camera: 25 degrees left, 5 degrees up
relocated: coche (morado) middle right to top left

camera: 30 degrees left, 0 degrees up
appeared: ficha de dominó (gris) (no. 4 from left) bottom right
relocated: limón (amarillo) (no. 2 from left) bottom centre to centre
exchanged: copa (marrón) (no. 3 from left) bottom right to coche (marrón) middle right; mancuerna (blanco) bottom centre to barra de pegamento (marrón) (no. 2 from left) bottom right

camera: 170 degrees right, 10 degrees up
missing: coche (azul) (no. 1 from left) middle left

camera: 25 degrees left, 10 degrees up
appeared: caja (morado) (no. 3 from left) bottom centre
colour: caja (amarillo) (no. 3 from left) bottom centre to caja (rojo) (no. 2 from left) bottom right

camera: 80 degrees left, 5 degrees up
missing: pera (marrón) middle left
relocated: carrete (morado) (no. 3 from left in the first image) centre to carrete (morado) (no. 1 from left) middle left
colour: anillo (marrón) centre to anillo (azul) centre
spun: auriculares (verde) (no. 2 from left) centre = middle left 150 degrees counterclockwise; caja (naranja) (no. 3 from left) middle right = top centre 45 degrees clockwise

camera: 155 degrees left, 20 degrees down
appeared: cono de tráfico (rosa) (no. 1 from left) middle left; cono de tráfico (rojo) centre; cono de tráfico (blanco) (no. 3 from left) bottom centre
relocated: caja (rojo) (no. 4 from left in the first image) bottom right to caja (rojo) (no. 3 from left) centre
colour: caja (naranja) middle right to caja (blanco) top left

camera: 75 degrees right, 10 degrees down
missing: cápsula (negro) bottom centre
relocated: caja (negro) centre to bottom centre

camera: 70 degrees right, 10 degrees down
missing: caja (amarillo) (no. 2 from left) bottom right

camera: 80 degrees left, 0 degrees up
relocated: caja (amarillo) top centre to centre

——

**Brief**
Which lines run from the one containing "missing: pera (marrón) middle left" through the end of the material? Output exactly those lines and no others.

**Result of this task**
missing: pera (marrón) middle left
relocated: carrete (morado) (no. 3 from left in the first image) centre to carrete (morado) (no. 1 from left) middle left
colour: anillo (marrón) centre to anillo (azul) centre
spun: auriculares (verde) (no. 2 from left) centre = middle left 150 degrees counterclockwise; caja (naranja) (no. 3 from left) middle right = top centre 45 degrees clockwise

camera: 155 degrees left, 20 degrees down
appeared: cono de tráfico (rosa) (no. 1 from left) middle left; cono de tráfico (rojo) centre; cono de tráfico (blanco) (no. 3 from left) bottom centre
relocated: caja (rojo) (no. 4 from left in the first image) bottom right to caja (rojo) (no. 3 from left) centre
colour: caja (naranja) middle right to caja (blanco) top left

camera: 75 degrees right, 10 degrees down
missing: cápsula (negro) bottom centre
relocated: caja (negro) centre to bottom centre

camera: 70 degrees right, 10 degrees down
missing: caja (amarillo) (no. 2 from left) bottom right

camera: 80 degrees left, 0 degrees up
relocated: caja (amarillo) top centre to centre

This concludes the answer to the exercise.